## WHAT YOU WILL DO
Could you copy the data that follows exactly as written, but drop the pictures?

## Data items

┄┄┄┄┄┄┄┄┄┄

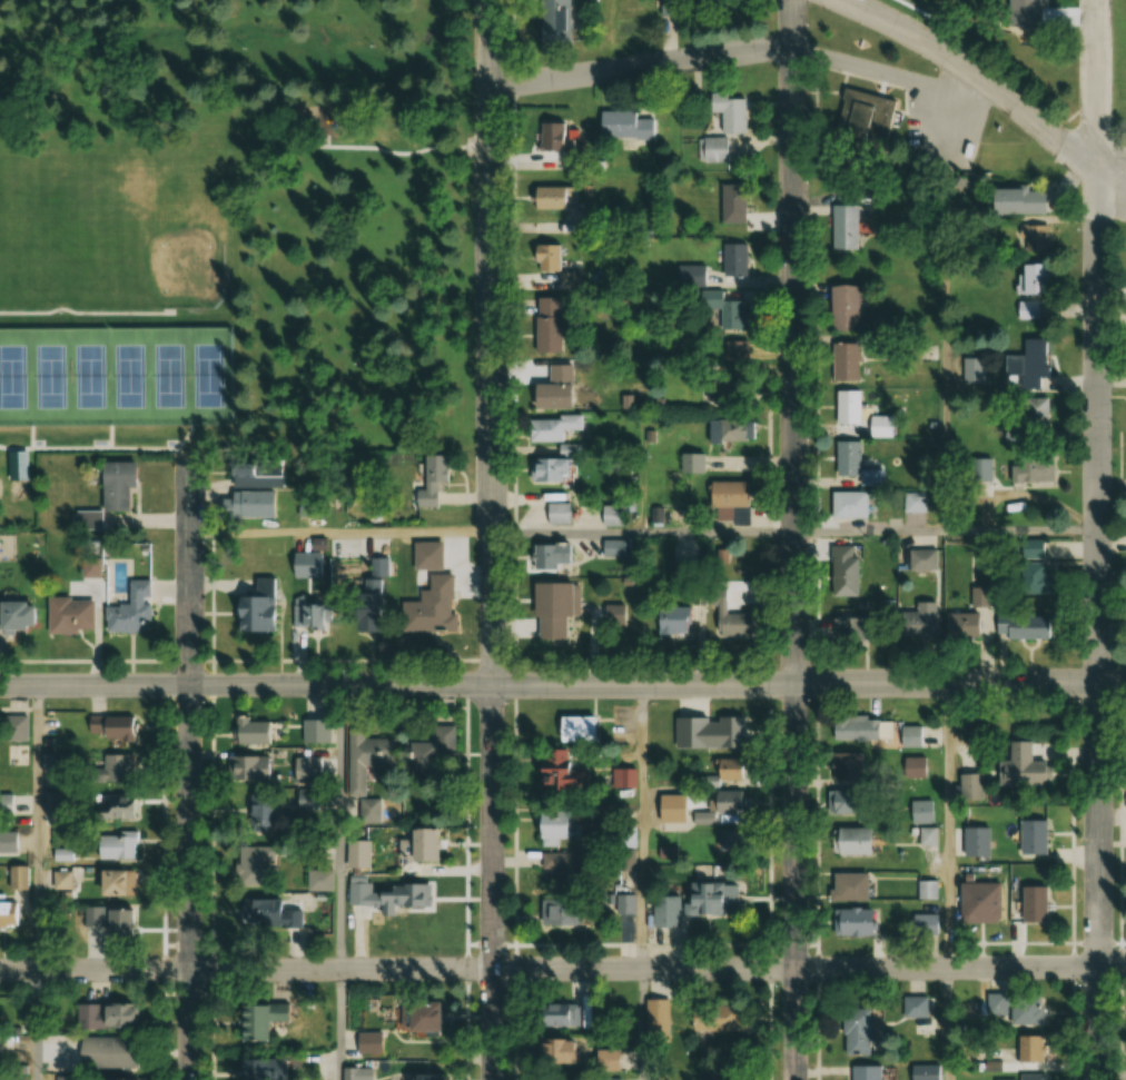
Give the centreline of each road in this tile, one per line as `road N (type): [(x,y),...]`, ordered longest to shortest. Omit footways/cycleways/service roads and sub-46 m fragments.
road 1 (residential): [(798,1079),(793,0)]
road 2 (residential): [(494,1079),(490,0)]
road 3 (residential): [(1100,1079),(1096,0)]
road 4 (tertiary): [(190,684),(1125,682)]
road 5 (residential): [(1125,967),(191,970)]
road 6 (tertiary): [(191,1079),(190,684)]
road 7 (residential): [(1125,185),(982,78),(850,0)]
road 8 (residential): [(793,44),(490,87)]
road 9 (residential): [(190,684),(189,462)]
road 10 (residential): [(191,970),(0,970)]
road 11 (tertiary): [(0,685),(190,684)]

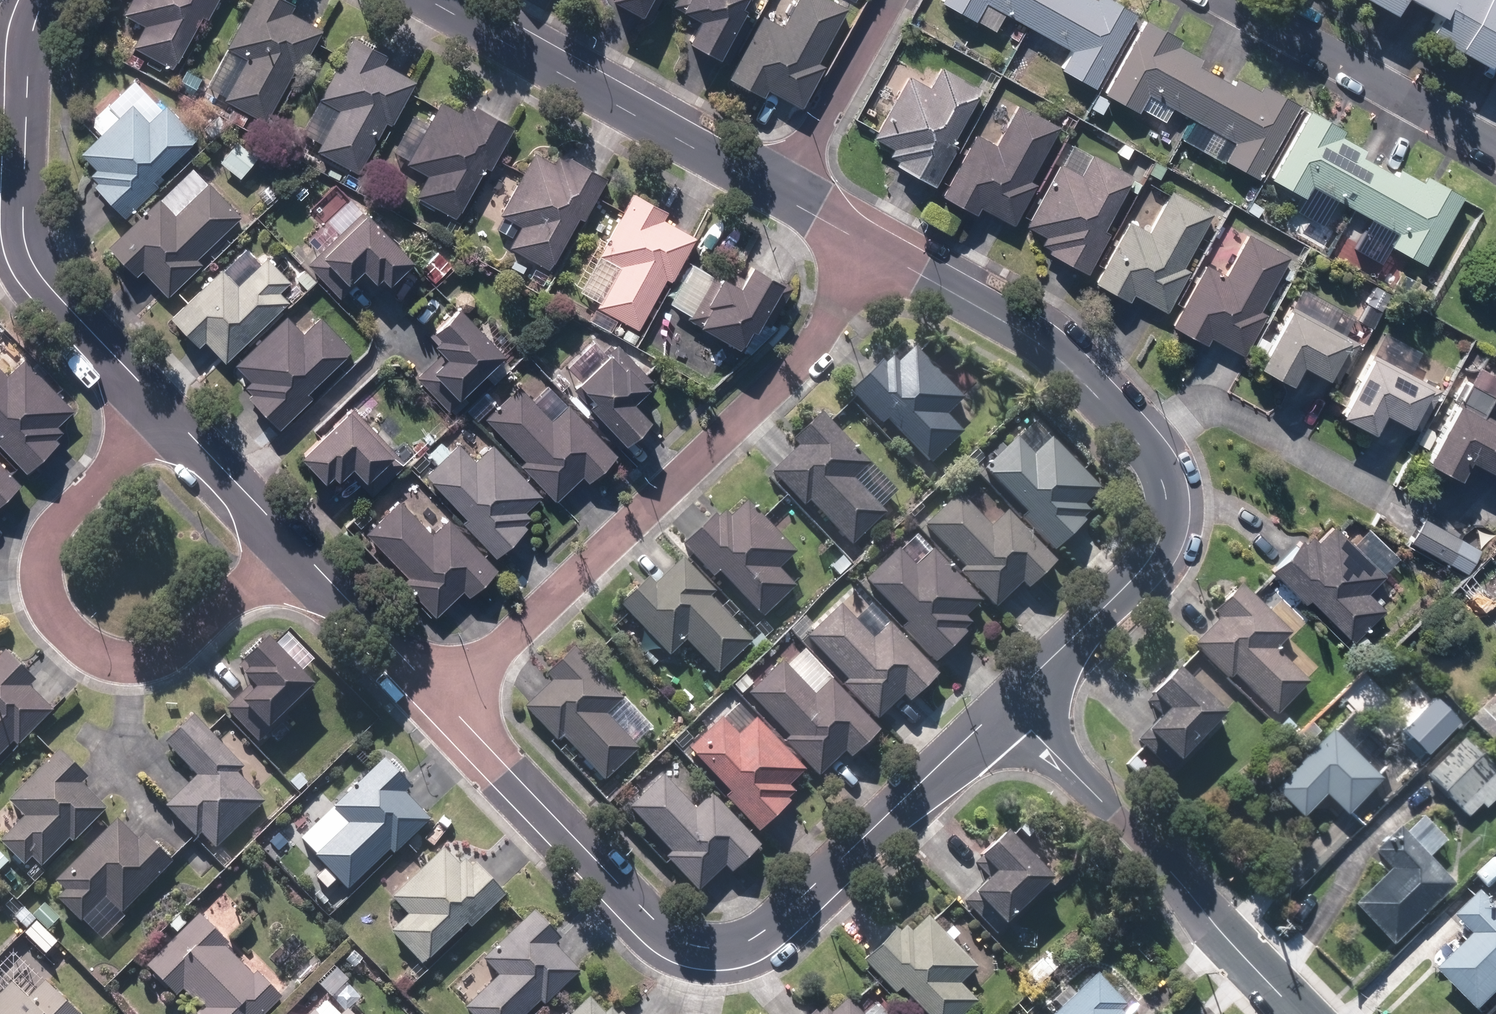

┄┄┄┄┄┄┄┄┄┄

## ANSWER FOR THE TASK
Give the centreline of each road in this tile, one per line as `road N (type): [(x,y),...]`, ordered longest to shortest. Omit footways/cycleways/service roads and sub-46 m fragments.
road 1 (residential): [(798,1079),(793,0)]
road 2 (residential): [(494,1079),(490,0)]
road 3 (residential): [(1100,1079),(1096,0)]
road 4 (tertiary): [(190,684),(1125,682)]
road 5 (residential): [(1125,967),(191,970)]
road 6 (tertiary): [(191,1079),(190,684)]
road 7 (residential): [(1125,185),(982,78),(850,0)]
road 8 (residential): [(793,44),(490,87)]
road 9 (residential): [(190,684),(189,462)]
road 10 (residential): [(191,970),(0,970)]
road 11 (tertiary): [(0,685),(190,684)]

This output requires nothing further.